***** PROVIDED RECORDS *****

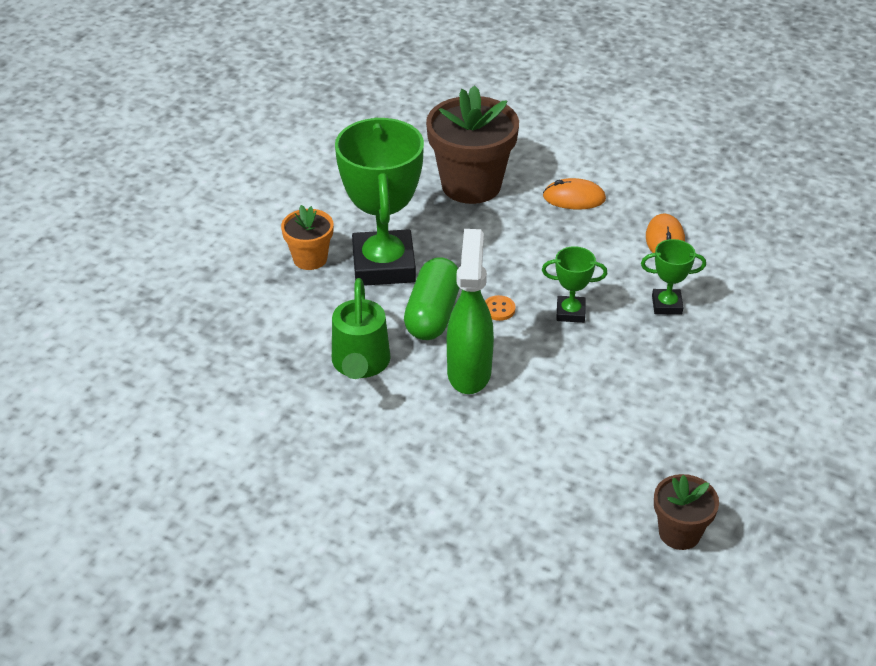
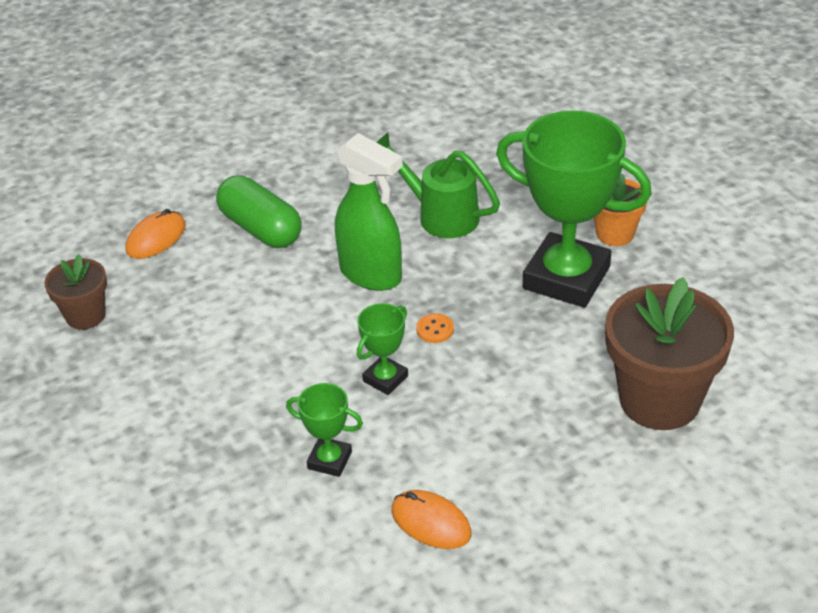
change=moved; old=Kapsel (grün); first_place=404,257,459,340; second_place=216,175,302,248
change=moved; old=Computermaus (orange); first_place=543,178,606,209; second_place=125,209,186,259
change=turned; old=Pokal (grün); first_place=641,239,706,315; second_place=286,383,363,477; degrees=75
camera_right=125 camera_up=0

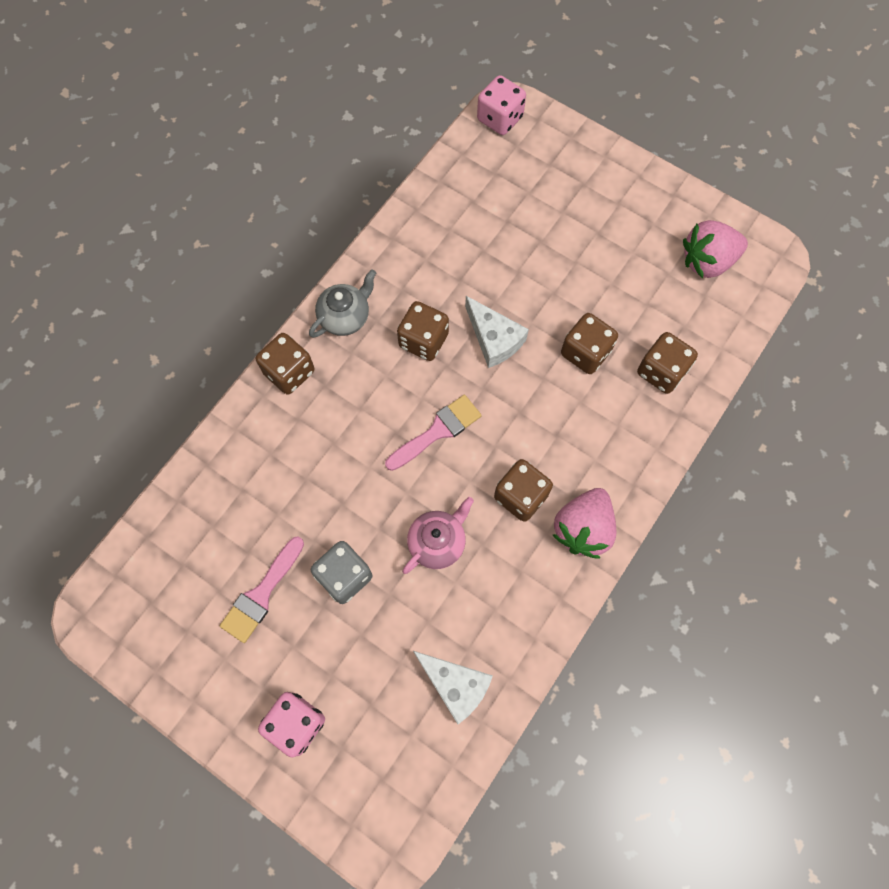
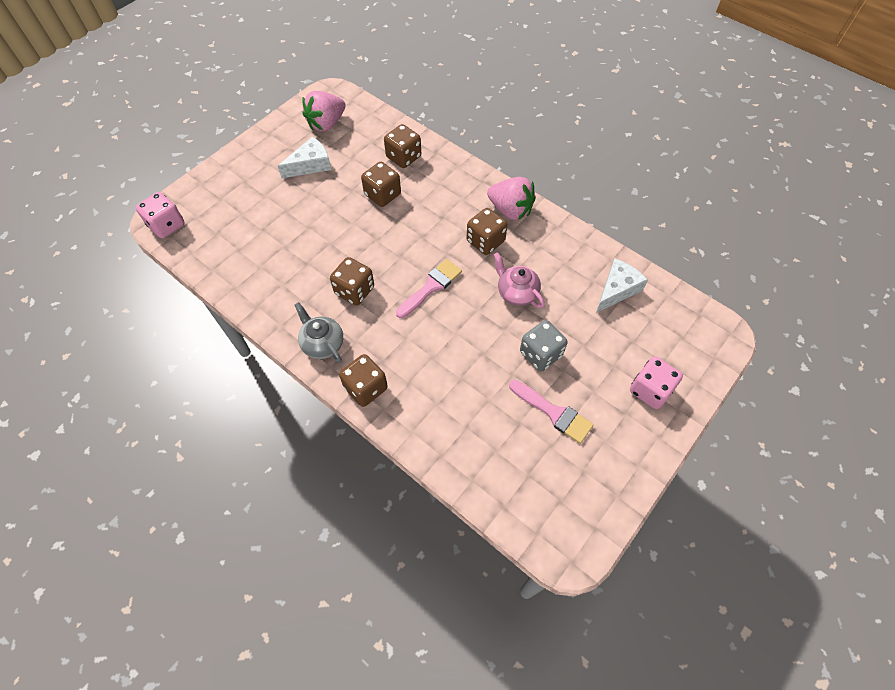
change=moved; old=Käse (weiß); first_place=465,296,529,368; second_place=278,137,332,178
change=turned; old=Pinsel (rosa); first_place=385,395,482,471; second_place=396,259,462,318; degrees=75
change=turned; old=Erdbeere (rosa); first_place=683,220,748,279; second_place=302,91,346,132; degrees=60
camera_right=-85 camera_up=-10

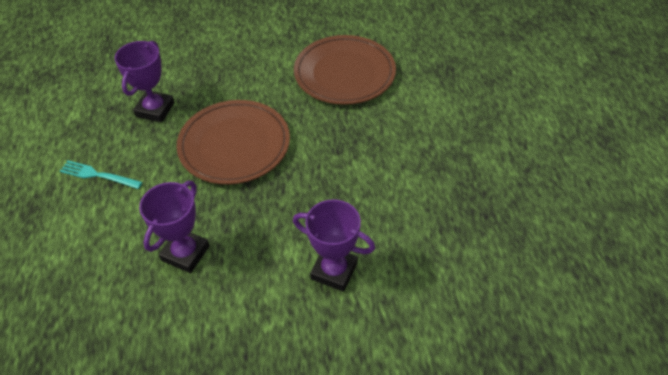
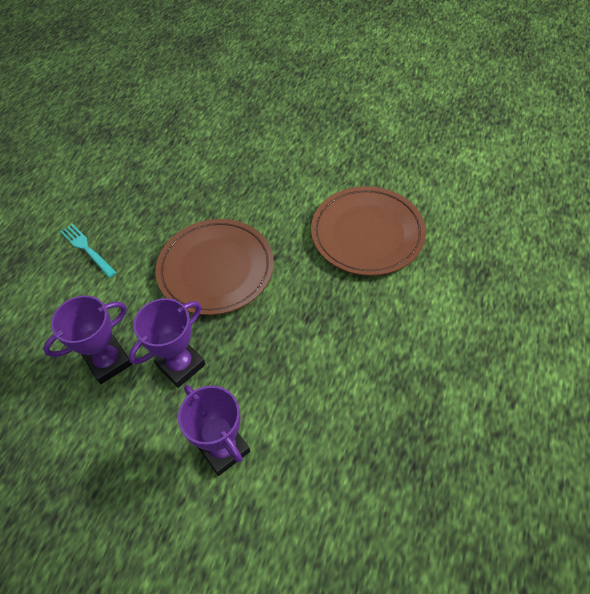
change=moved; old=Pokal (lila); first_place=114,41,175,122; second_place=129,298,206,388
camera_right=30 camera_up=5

*****

* ACTION ITEM *
Find the string "grün" in the records, then copy each line where it occurs.

* RESPONSE AREA *
change=moved; old=Kapsel (grün); first_place=404,257,459,340; second_place=216,175,302,248
change=turned; old=Pokal (grün); first_place=641,239,706,315; second_place=286,383,363,477; degrees=75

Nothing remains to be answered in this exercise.